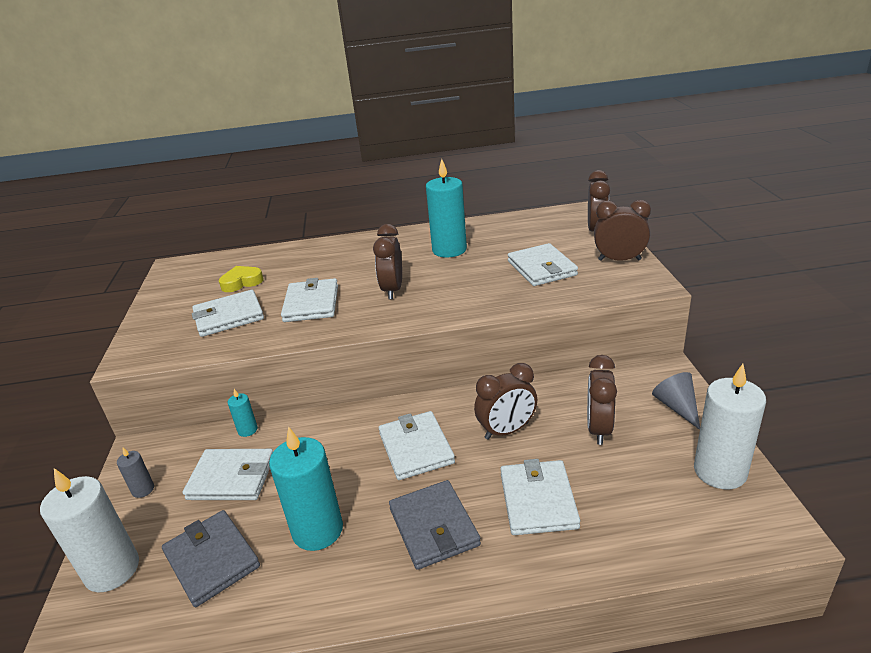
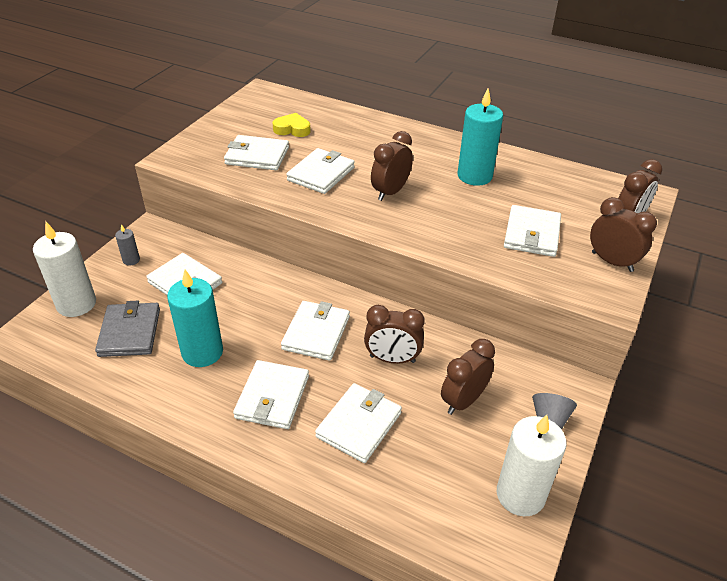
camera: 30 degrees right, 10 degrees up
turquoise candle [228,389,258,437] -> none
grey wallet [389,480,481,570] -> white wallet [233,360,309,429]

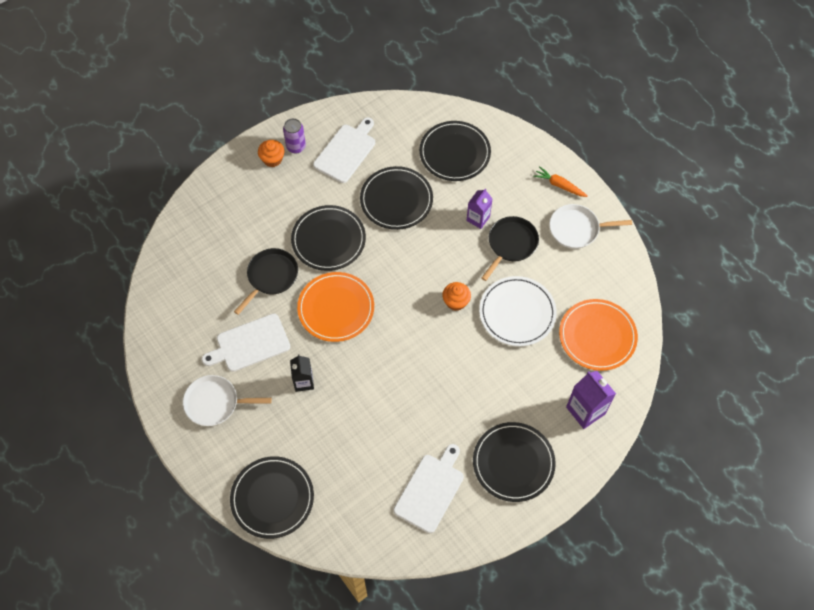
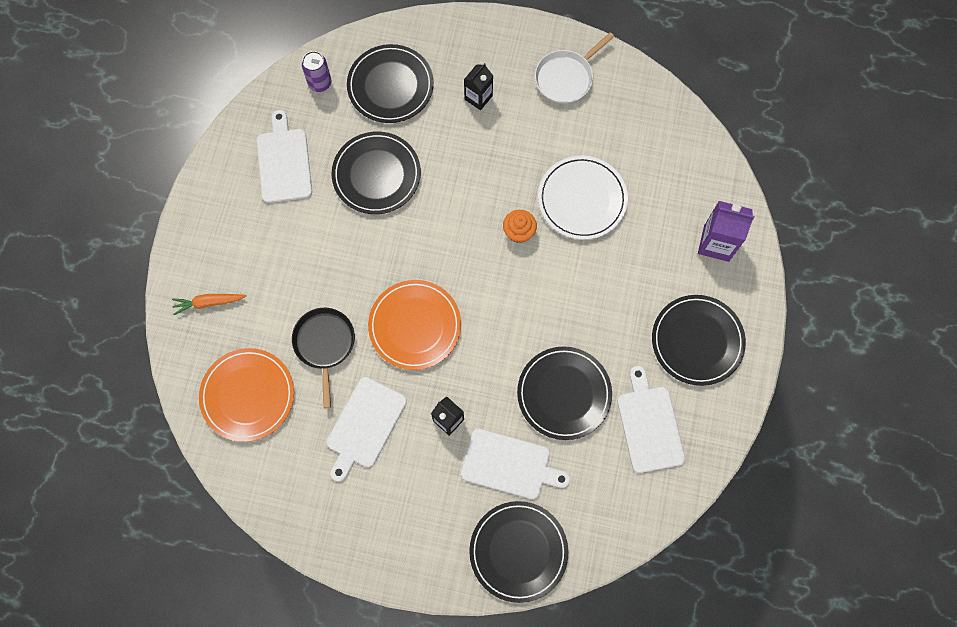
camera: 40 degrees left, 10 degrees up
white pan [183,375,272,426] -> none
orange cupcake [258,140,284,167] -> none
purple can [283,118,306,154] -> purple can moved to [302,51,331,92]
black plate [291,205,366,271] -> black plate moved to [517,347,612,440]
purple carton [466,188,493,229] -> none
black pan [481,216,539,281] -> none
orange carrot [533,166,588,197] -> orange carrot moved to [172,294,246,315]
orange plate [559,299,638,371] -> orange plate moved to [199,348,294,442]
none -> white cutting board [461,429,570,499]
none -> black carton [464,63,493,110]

---

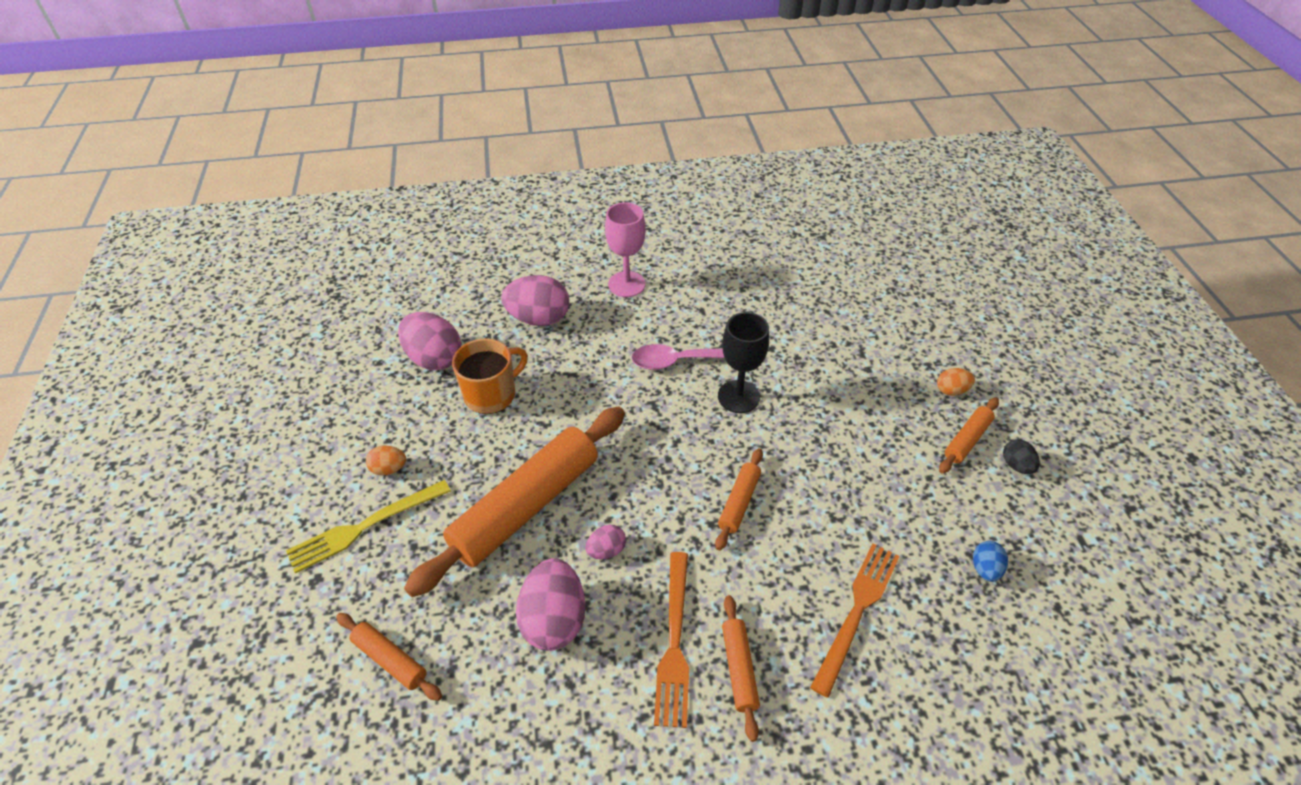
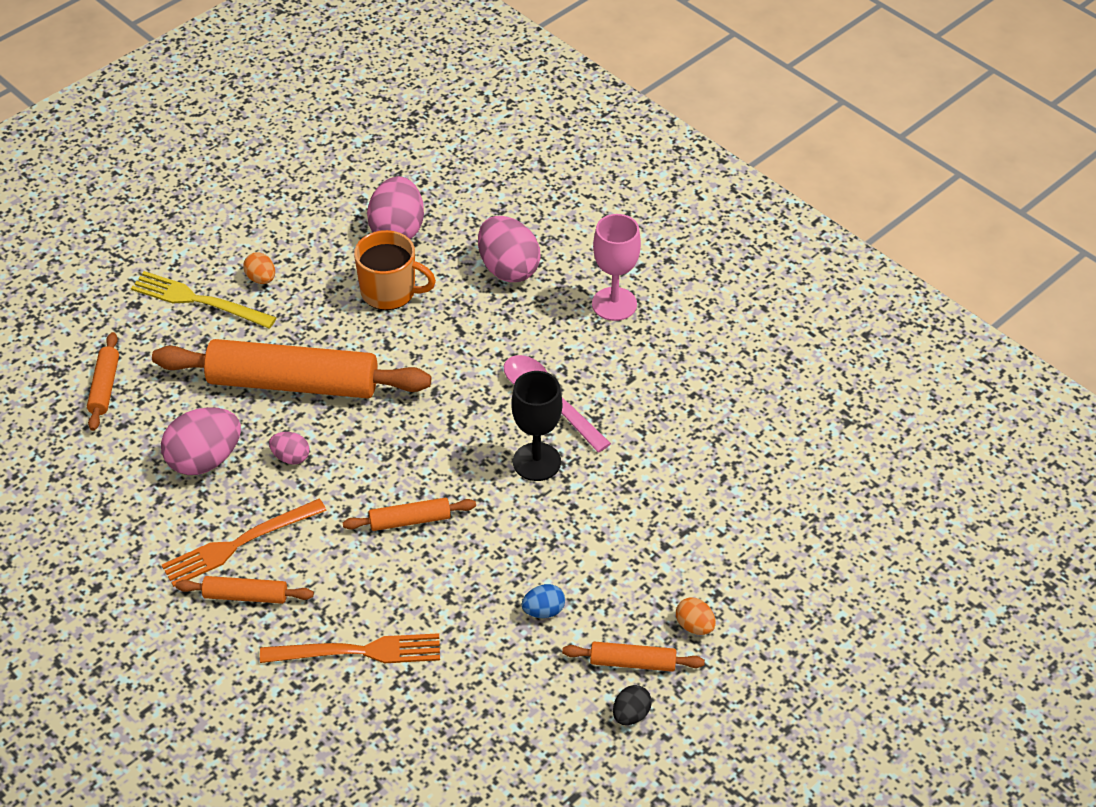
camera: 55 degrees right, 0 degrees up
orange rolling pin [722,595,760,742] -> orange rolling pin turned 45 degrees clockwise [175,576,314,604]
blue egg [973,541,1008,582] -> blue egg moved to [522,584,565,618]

What to do: One number is the expected answer: the count of lines above that hold the word "purple".

Result for this exercise: 2